**Exercise details**.
Please give again exactly the lines from the top of the material through the line with "orange glasses: 1 -> 2"; omit each picture.

[Data records — start]

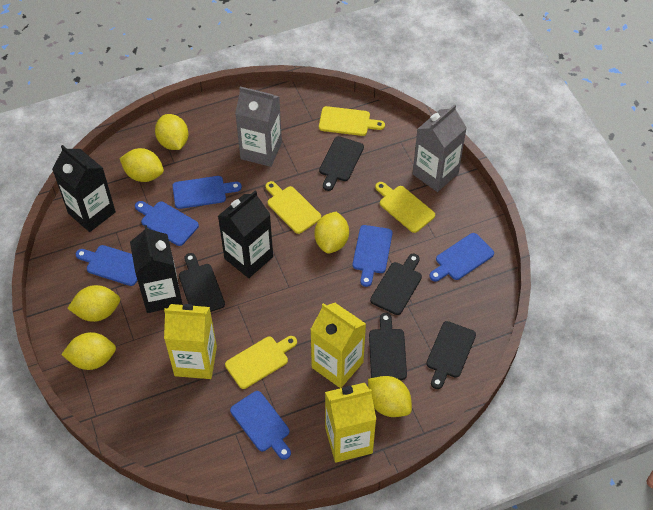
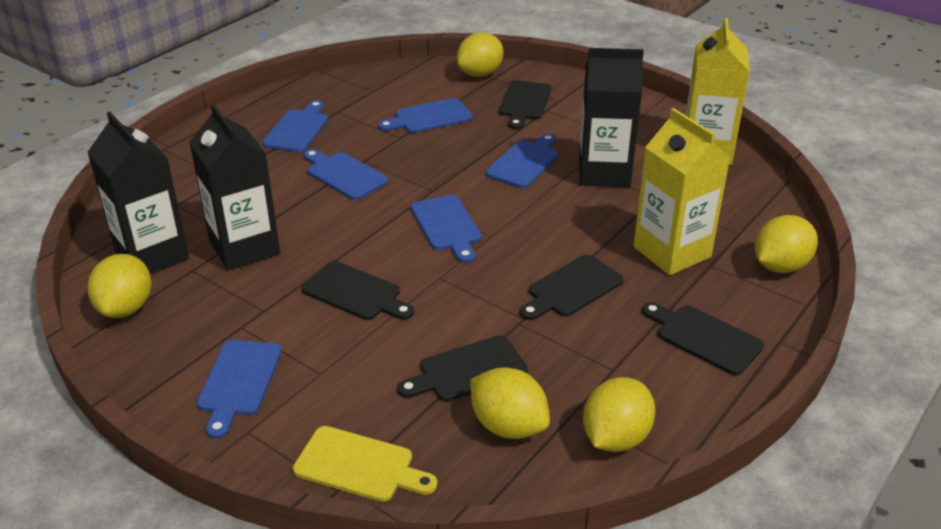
grey carton: 2 -> 0
yellow carton: 3 -> 2
yellow cutting board: 4 -> 1
yellow lemon: 6 -> 5

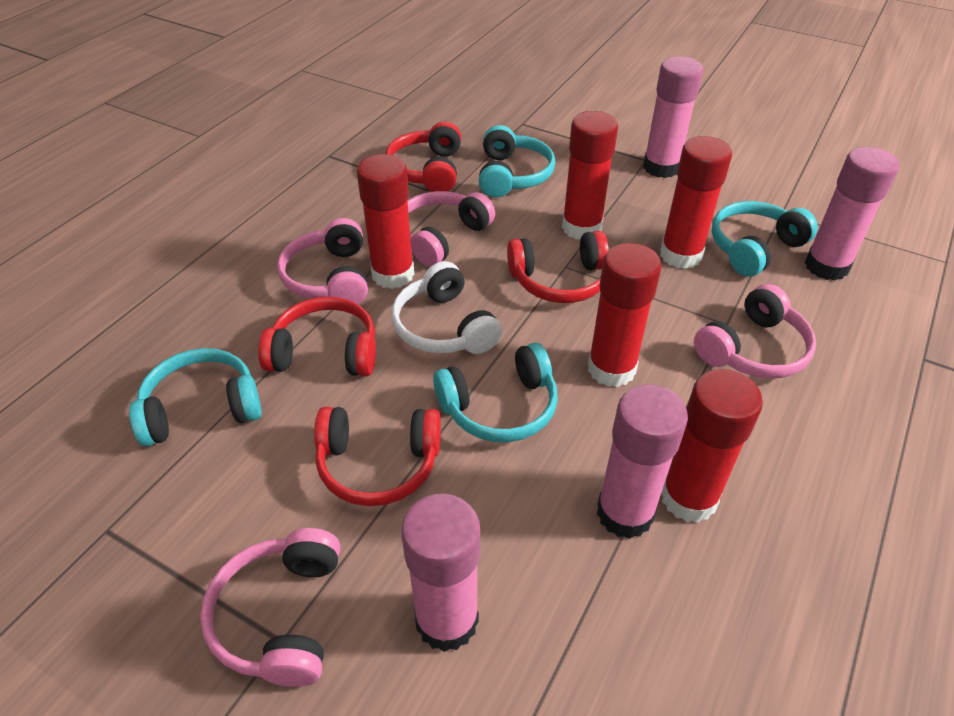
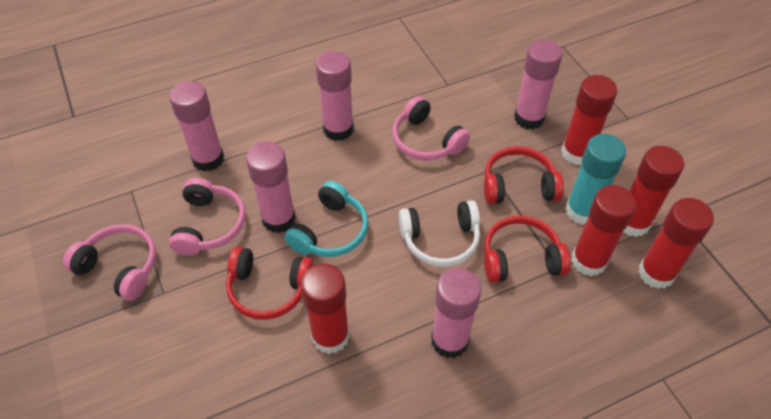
pink glue stick: 4 -> 5
pink headphones: 4 -> 3
red headphones: 4 -> 3
turquoise glue stick: 0 -> 1
turquoise headphones: 4 -> 1

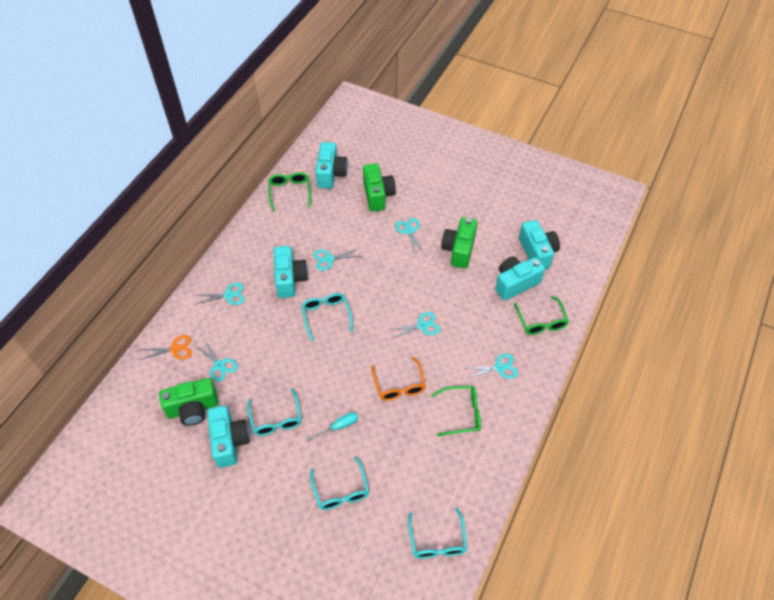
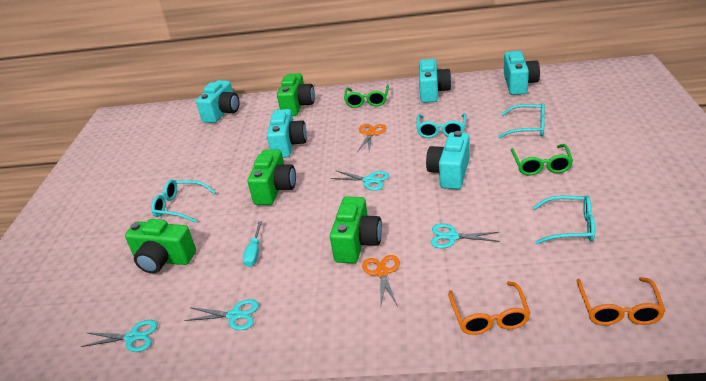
green camera: 3 -> 4
green glasses: 3 -> 2
orange glasses: 1 -> 2
orange scissors: 1 -> 2
turquoise scissors: 6 -> 4

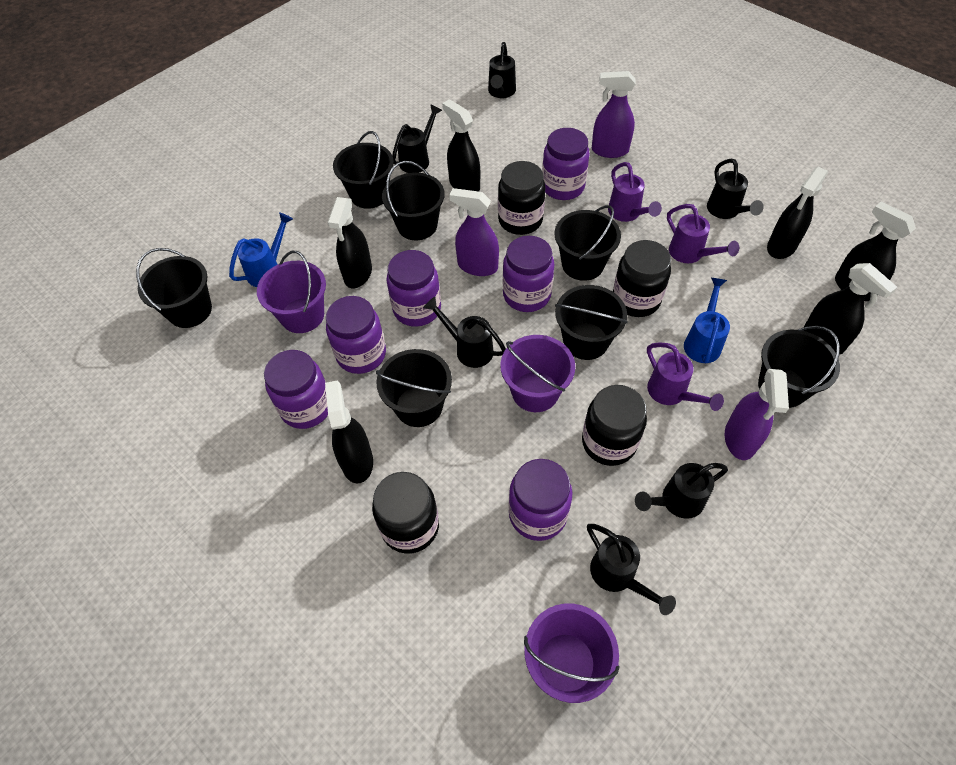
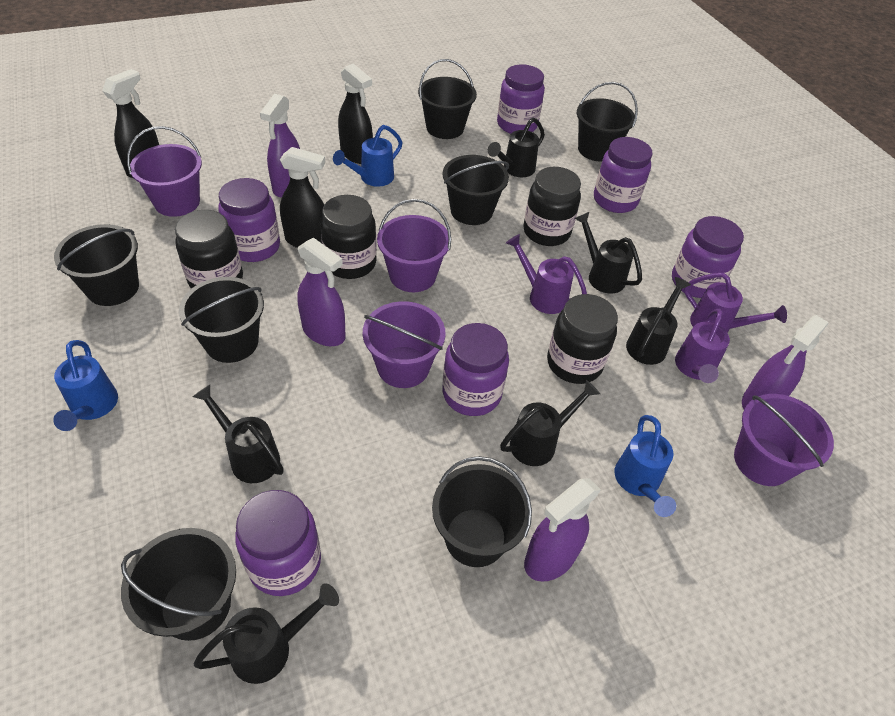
black spray bottle: 6 -> 3
blue watering can: 2 -> 3
purple bucket: 3 -> 4
purple spray bottle: 3 -> 4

[Data records — finish]

**Solution to this task**.
grey carton: 2 -> 0
yellow carton: 3 -> 2
yellow cutting board: 4 -> 1
yellow lemon: 6 -> 5

pink glue stick: 4 -> 5
pink headphones: 4 -> 3
red headphones: 4 -> 3
turquoise glue stick: 0 -> 1
turquoise headphones: 4 -> 1

green camera: 3 -> 4
green glasses: 3 -> 2
orange glasses: 1 -> 2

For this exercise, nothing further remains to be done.